─── Records provided
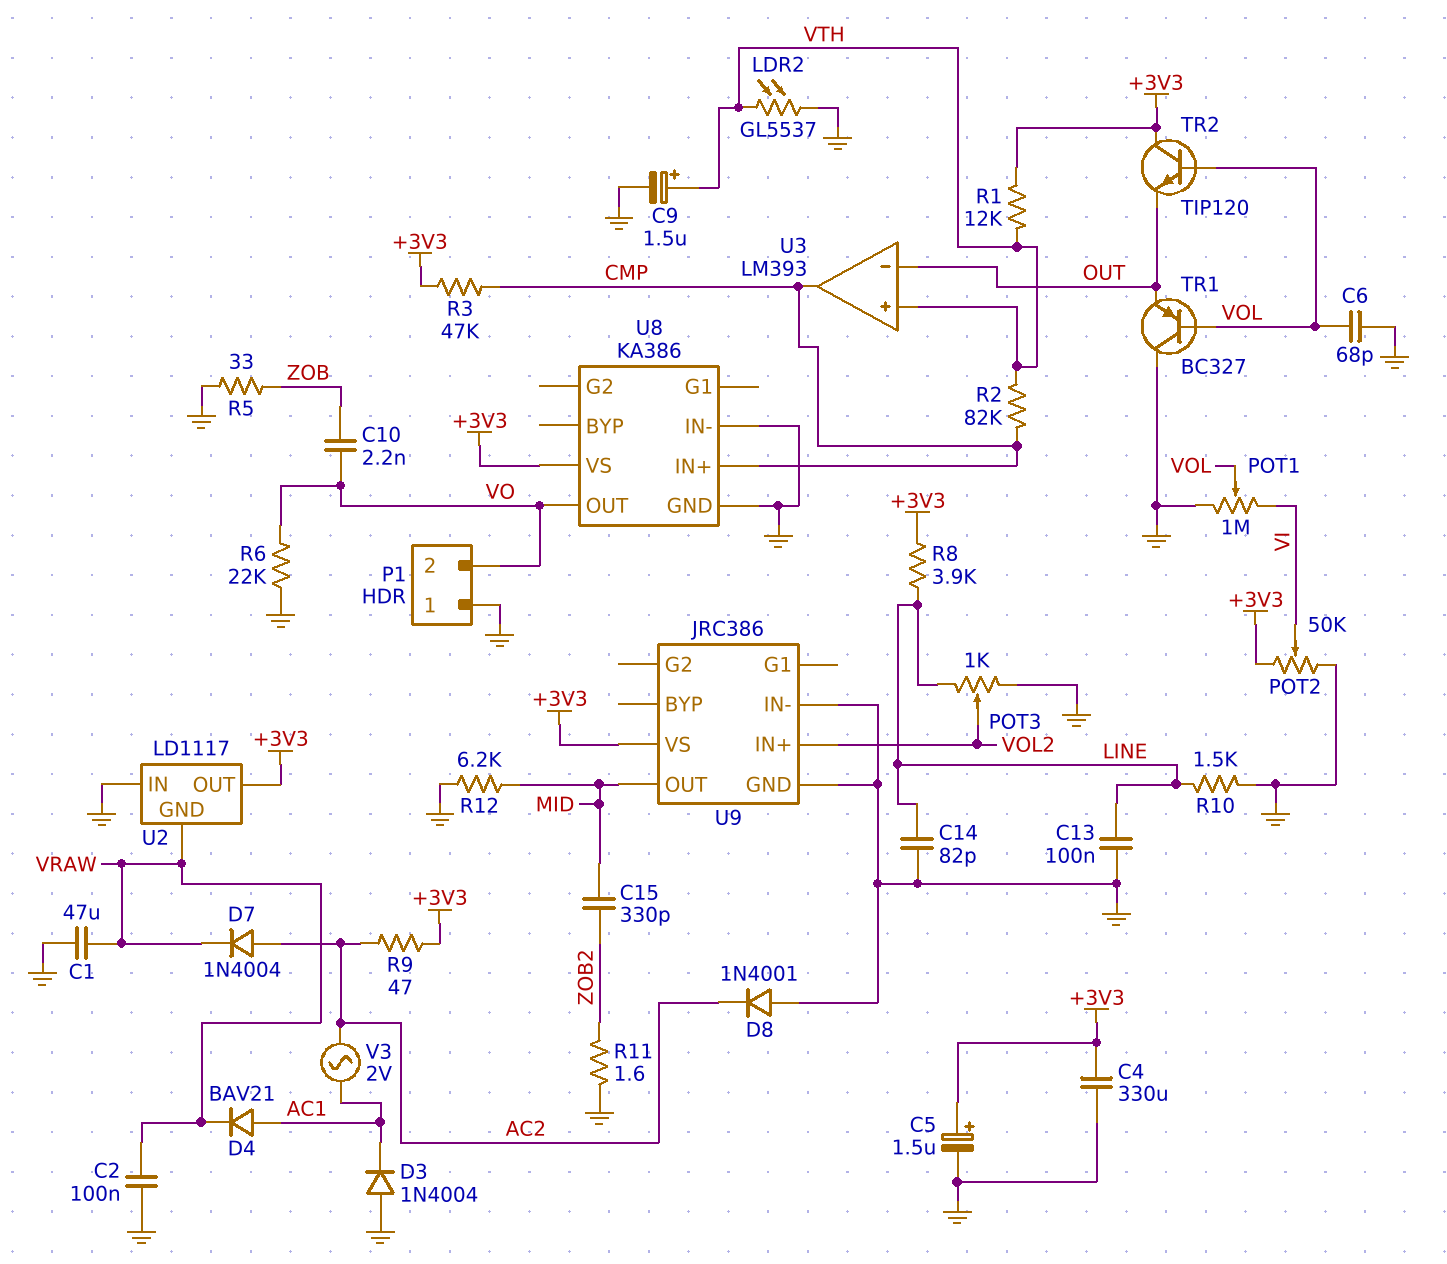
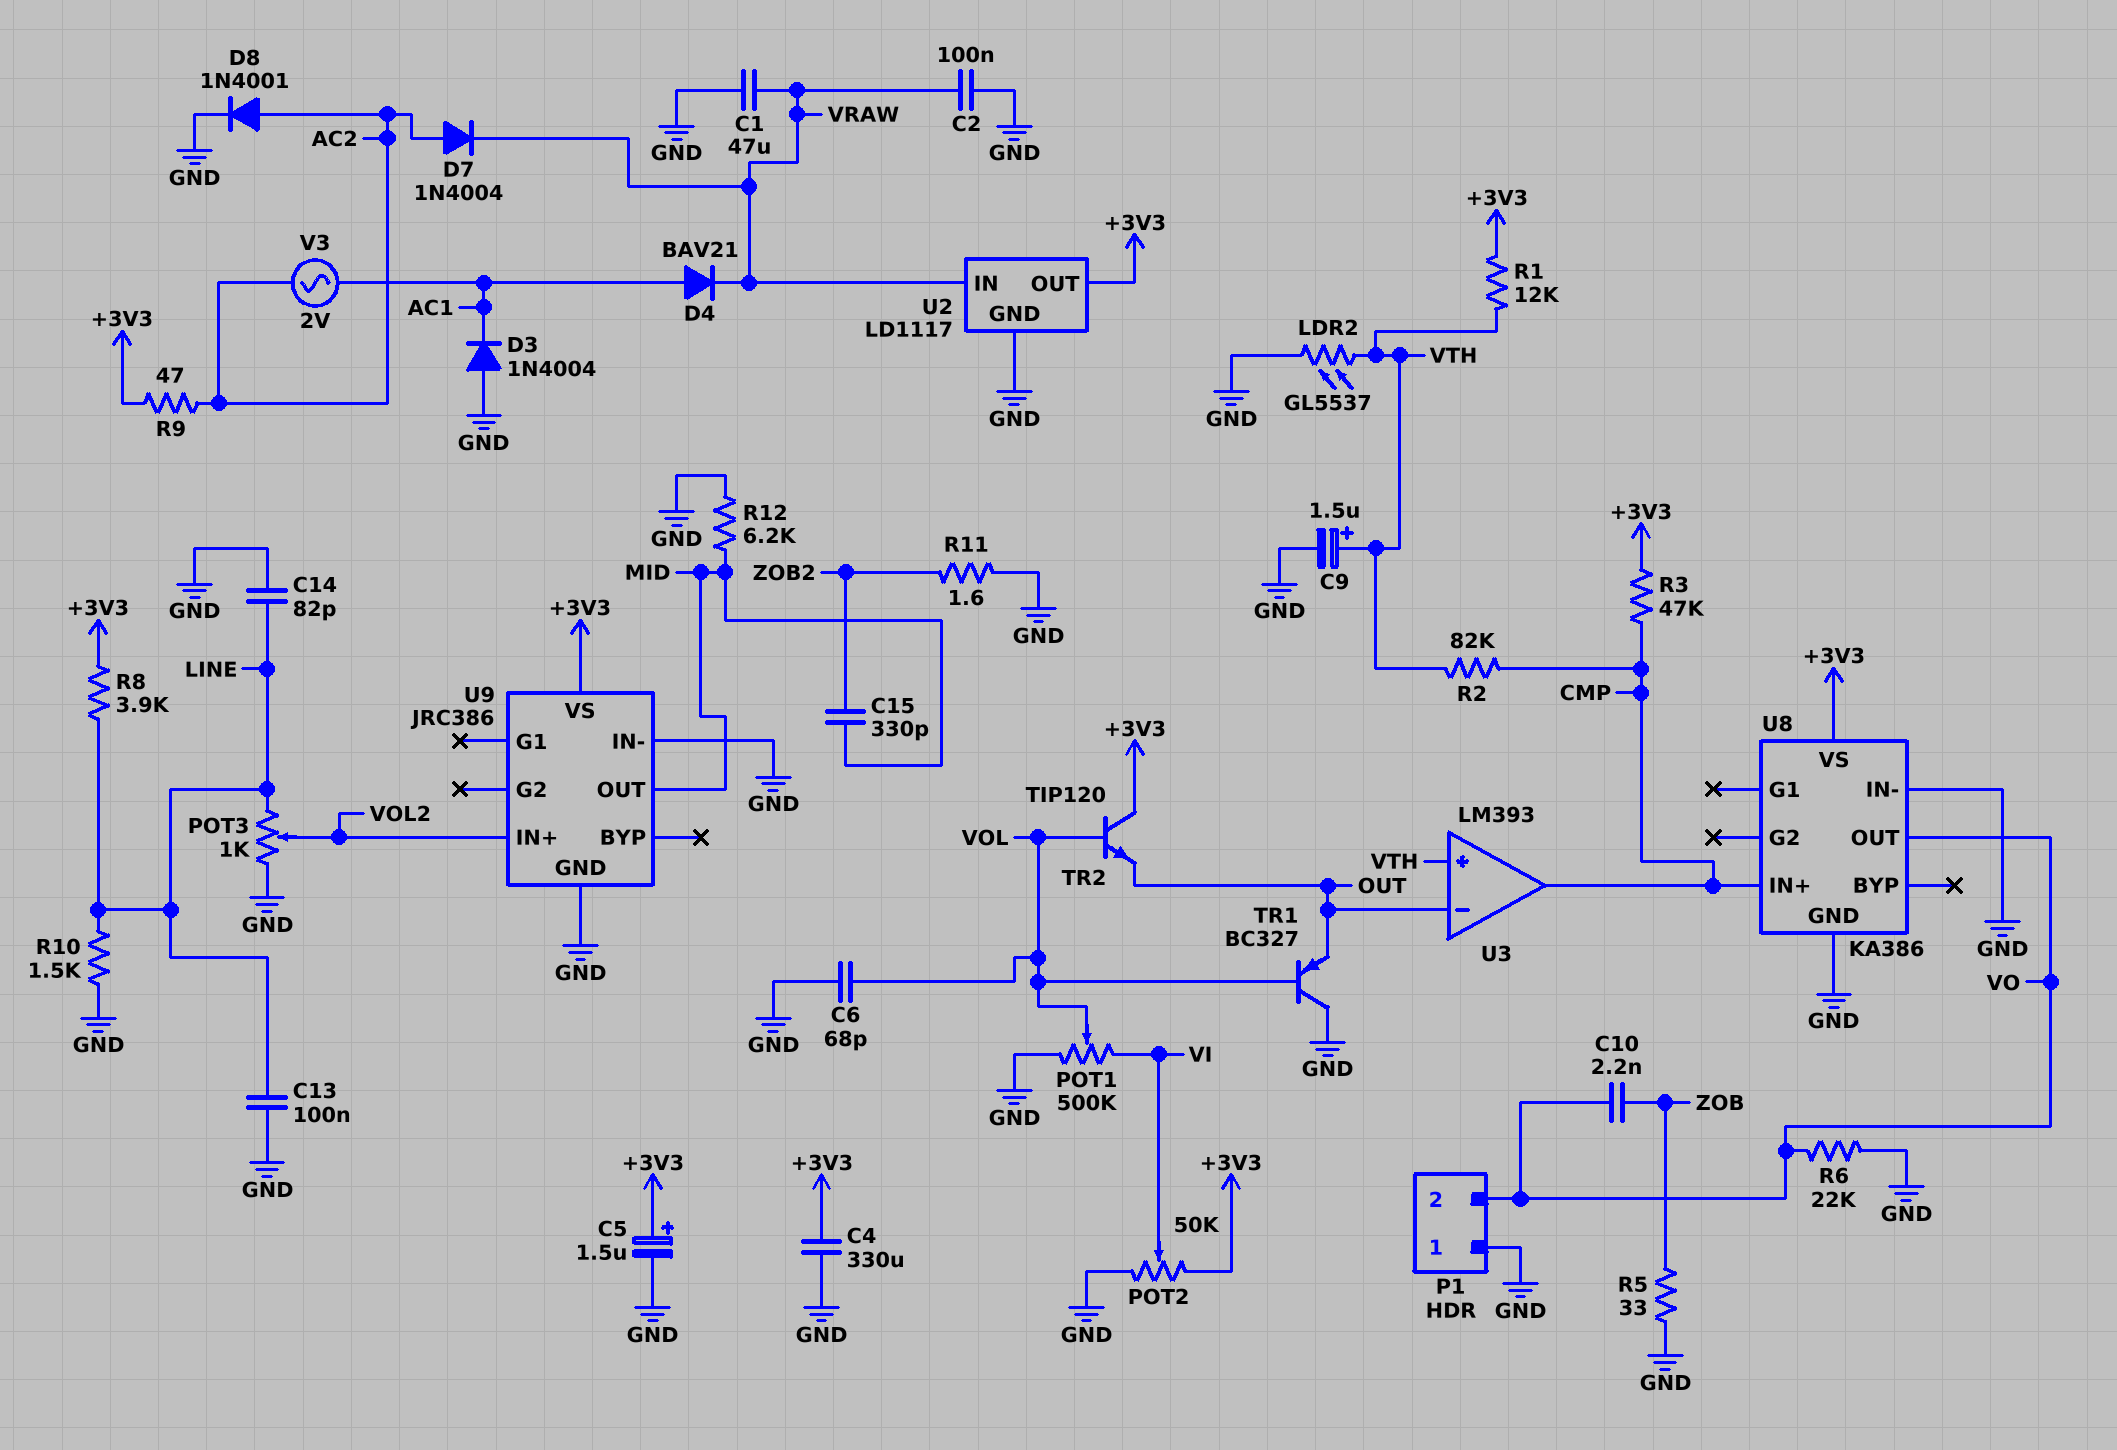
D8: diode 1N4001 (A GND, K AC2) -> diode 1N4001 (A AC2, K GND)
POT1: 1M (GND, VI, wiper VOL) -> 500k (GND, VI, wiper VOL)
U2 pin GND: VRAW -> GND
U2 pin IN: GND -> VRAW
──────
─── Records provided
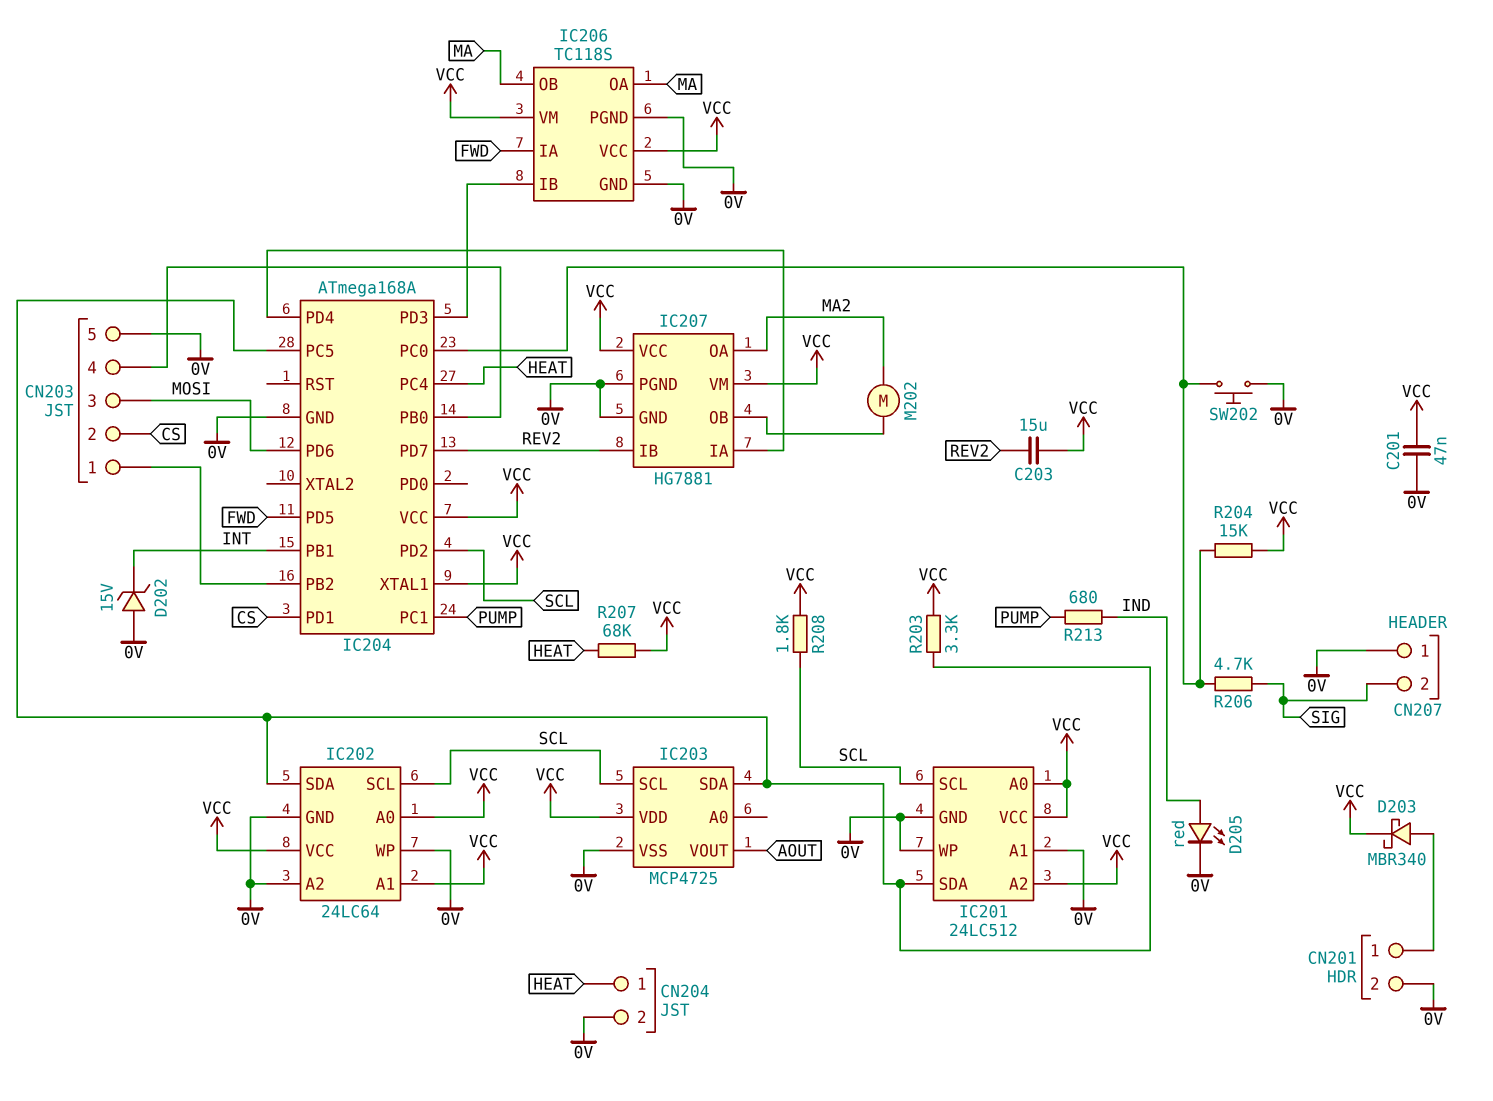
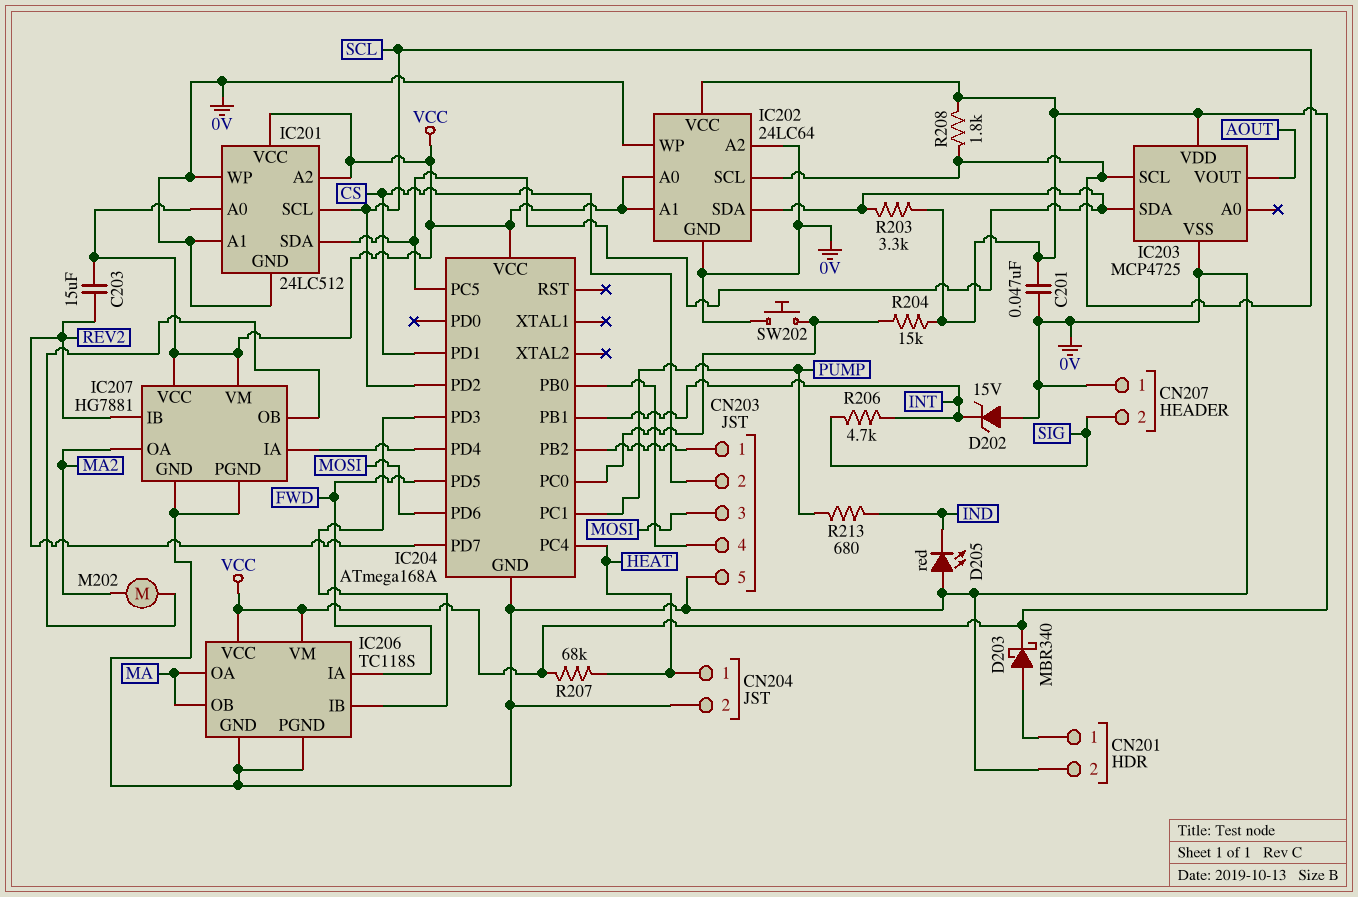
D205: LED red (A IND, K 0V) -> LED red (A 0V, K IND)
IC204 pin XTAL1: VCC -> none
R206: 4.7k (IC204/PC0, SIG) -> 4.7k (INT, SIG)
──────
Transcribe, exactly and without additions, the lines of the records above, beginning with the line that contains "D8: diode 1N4001" and ending with the line that contains "U2 pin IN: GND -> VRAW", both included.

• Finished task
D8: diode 1N4001 (A GND, K AC2) -> diode 1N4001 (A AC2, K GND)
POT1: 1M (GND, VI, wiper VOL) -> 500k (GND, VI, wiper VOL)
U2 pin GND: VRAW -> GND
U2 pin IN: GND -> VRAW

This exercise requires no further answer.